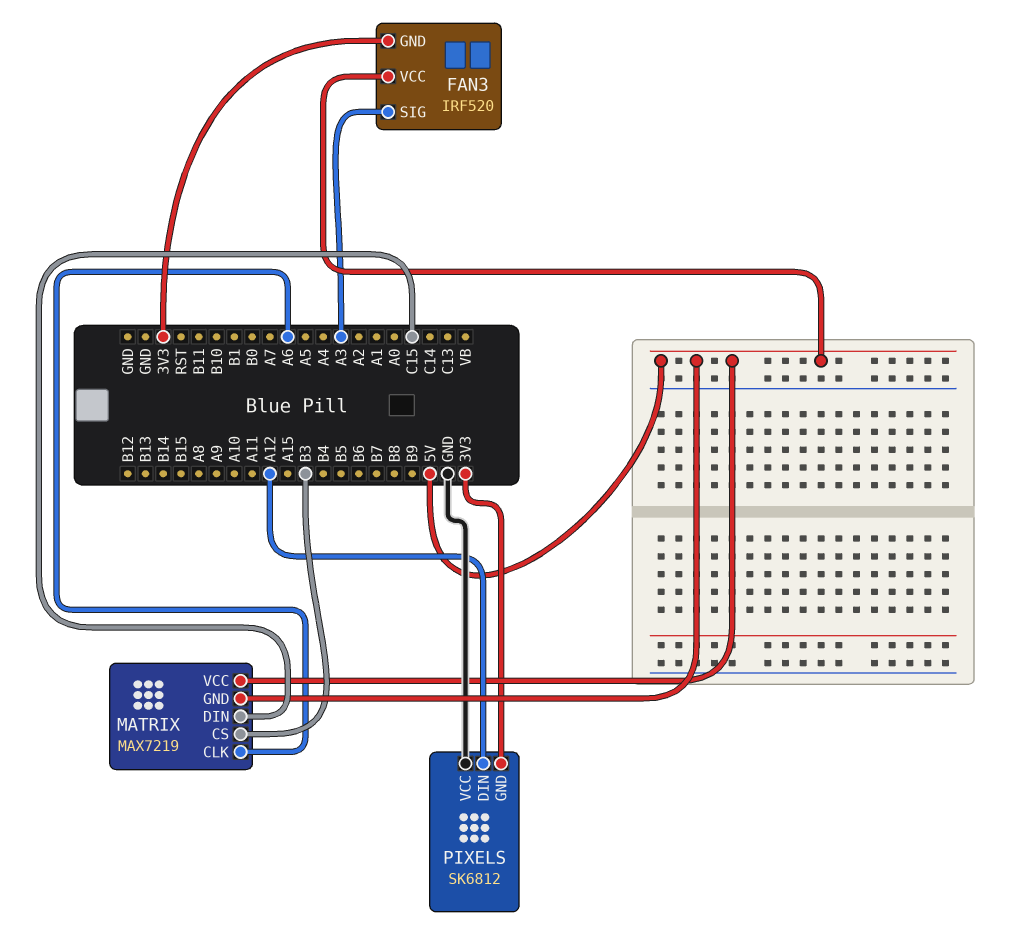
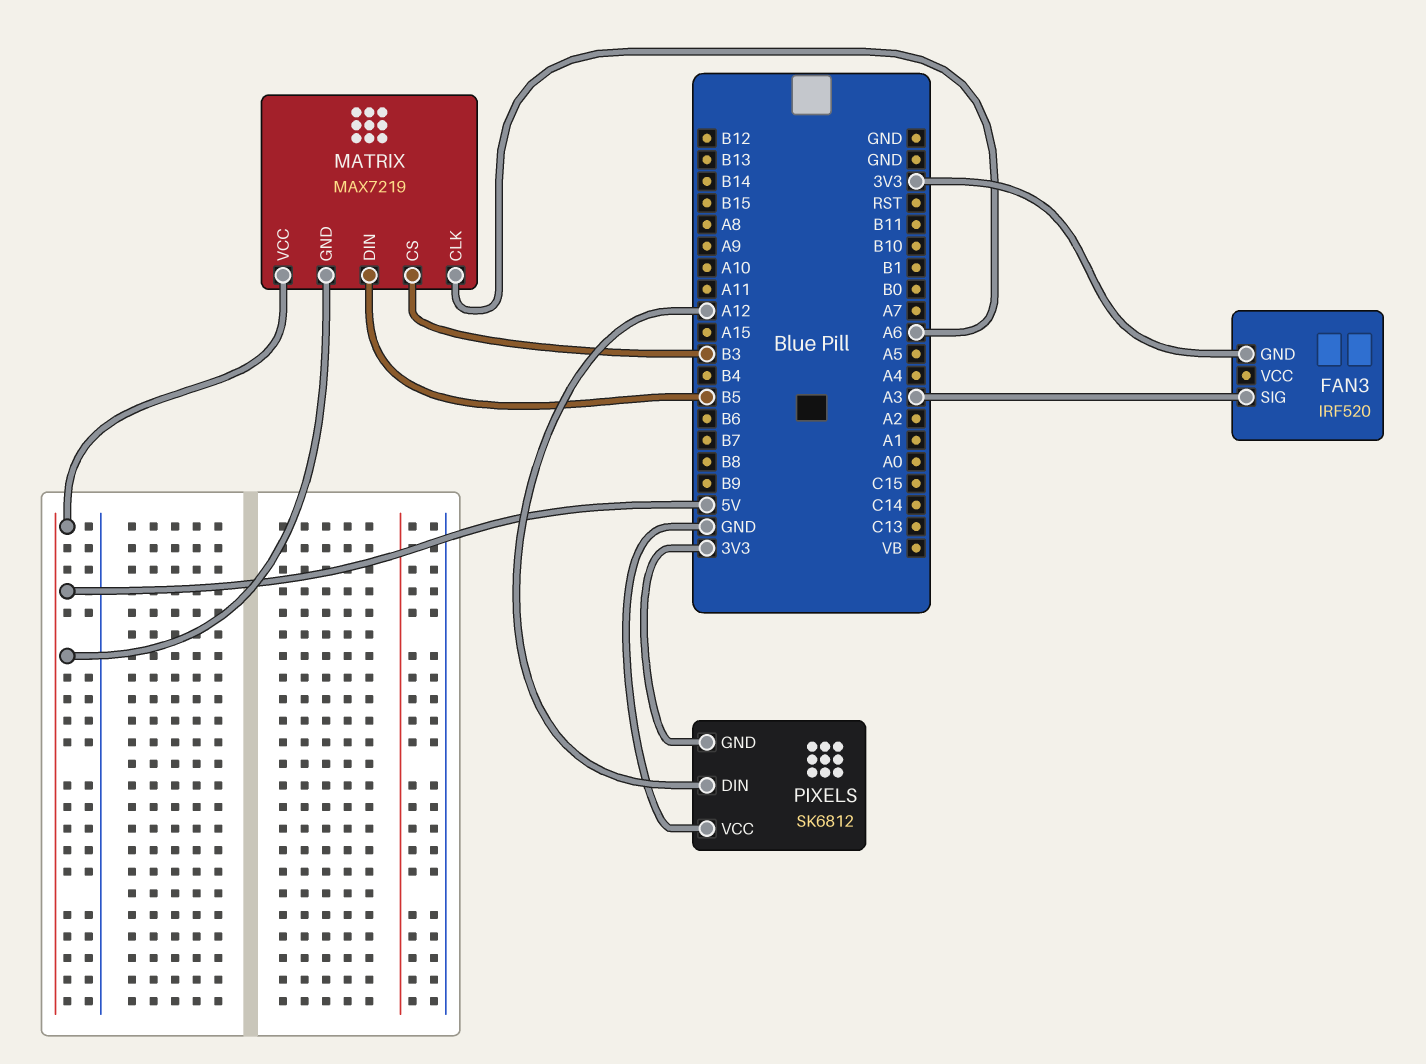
FAN3 pin VCC: 5V -> none
MATRIX pin DIN: C15 -> B5

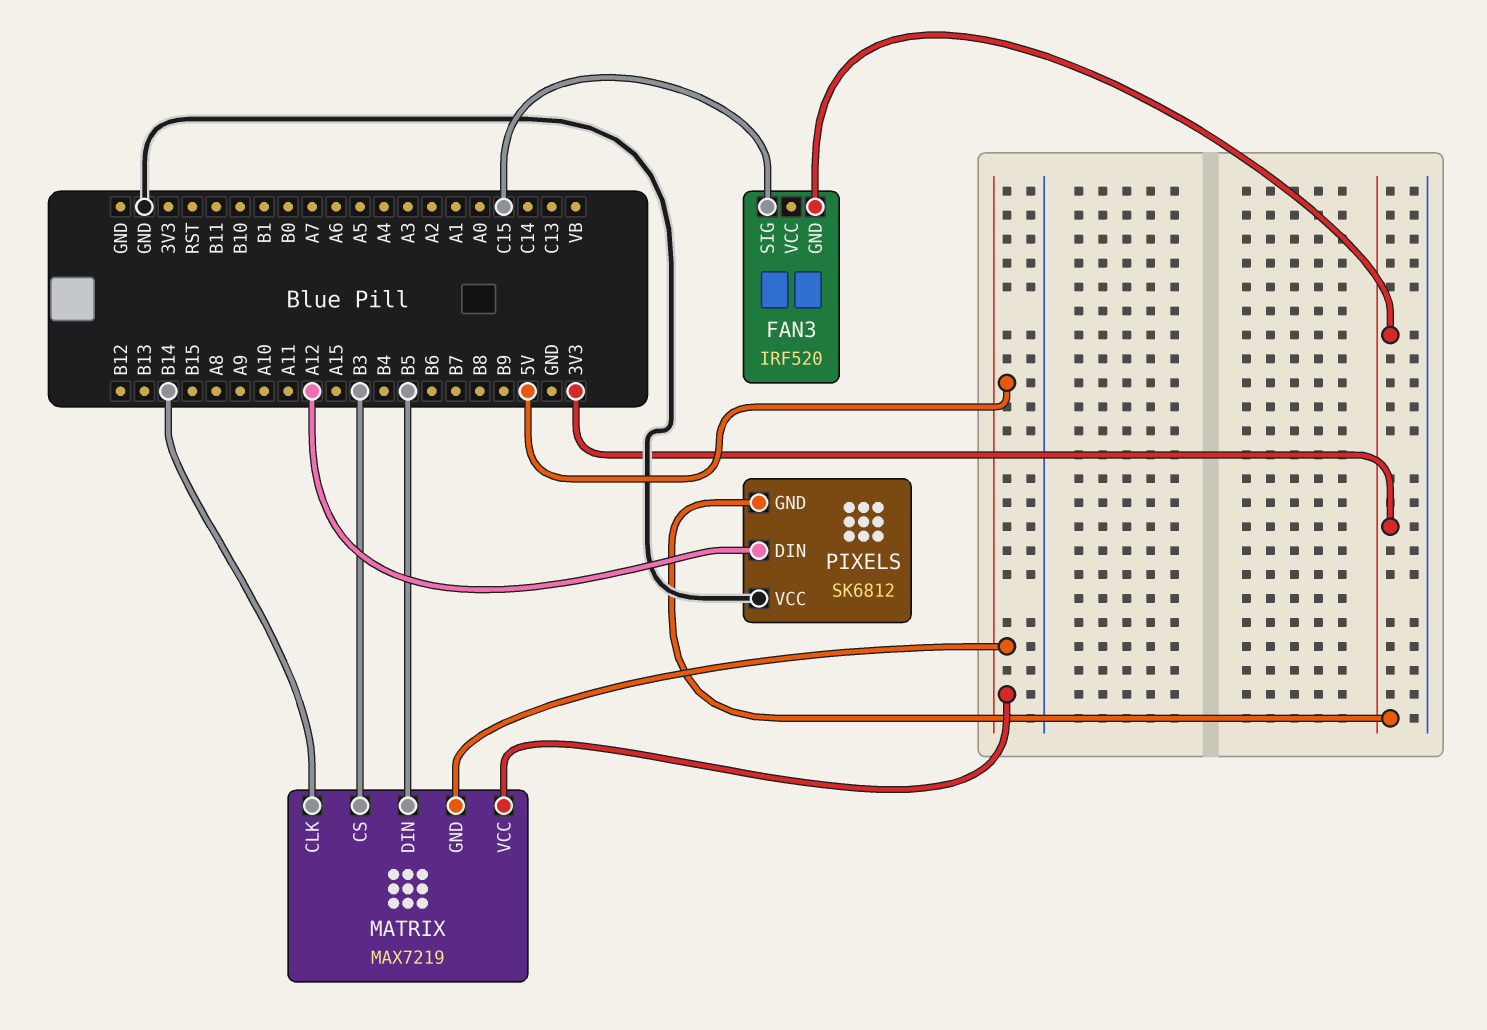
FAN3 pin SIG: A3 -> C15
MATRIX pin CLK: A6 -> B14

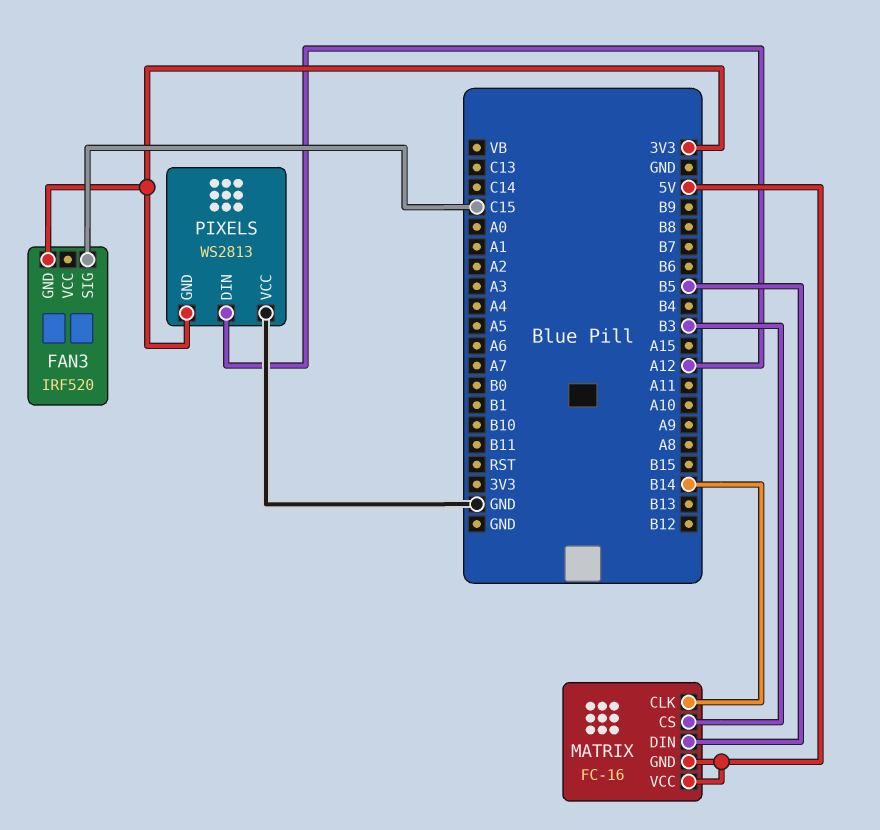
MATRIX: MAX7219 -> FC-16
PIXELS: SK6812 -> WS2813

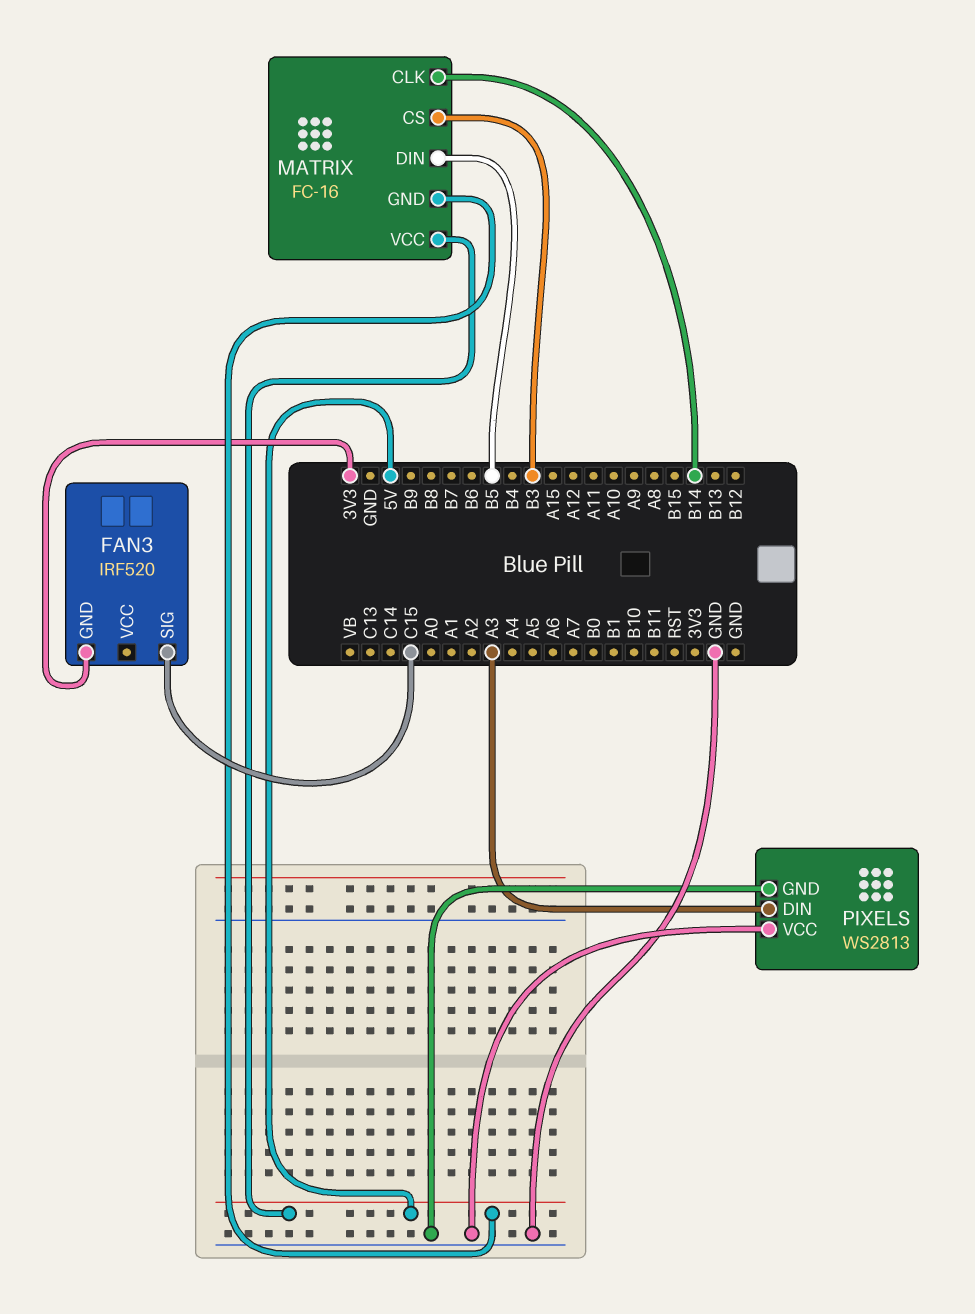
PIXELS pin DIN: A12 -> A3
PIXELS pin GND: 3V3 -> GND

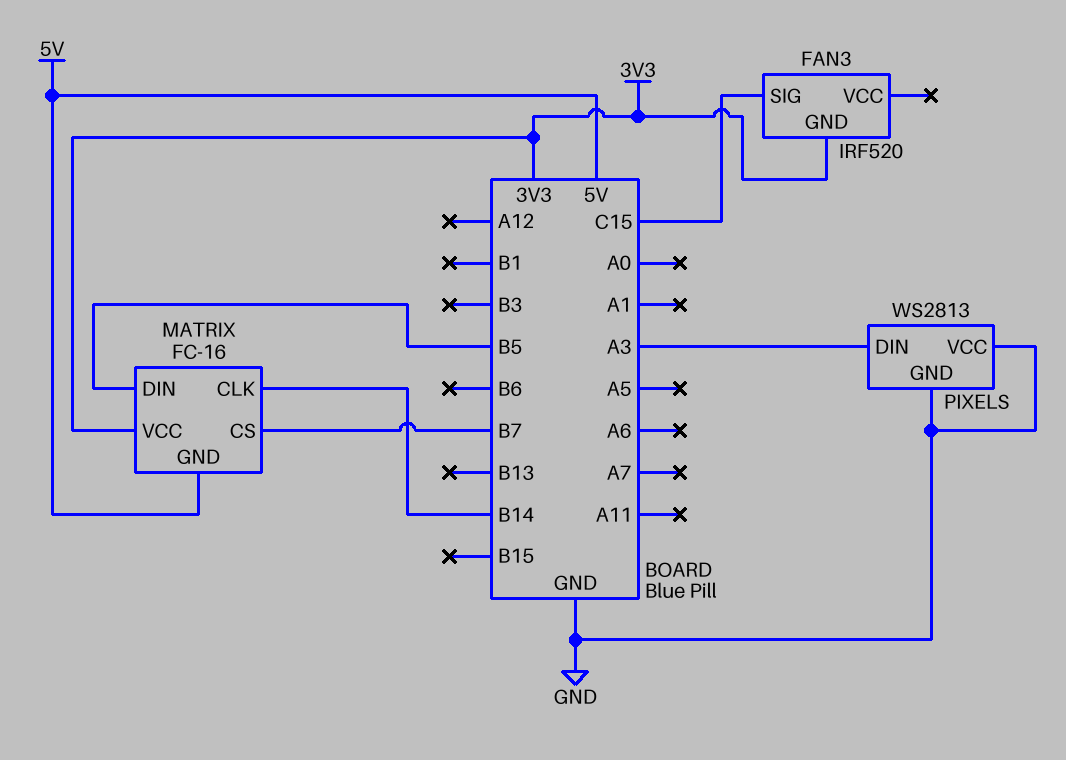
MATRIX pin CS: B3 -> B7
MATRIX pin VCC: 5V -> 3V3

□ □ □ □ □ □ □

- **Exercise description**
Reproduce word for word the lines from the line with "PIXELS pin GND: 3V3 -> GND" to the end of the entries above, both included, but leave the pictures out.

- **Response**
PIXELS pin GND: 3V3 -> GND

MATRIX pin CS: B3 -> B7
MATRIX pin VCC: 5V -> 3V3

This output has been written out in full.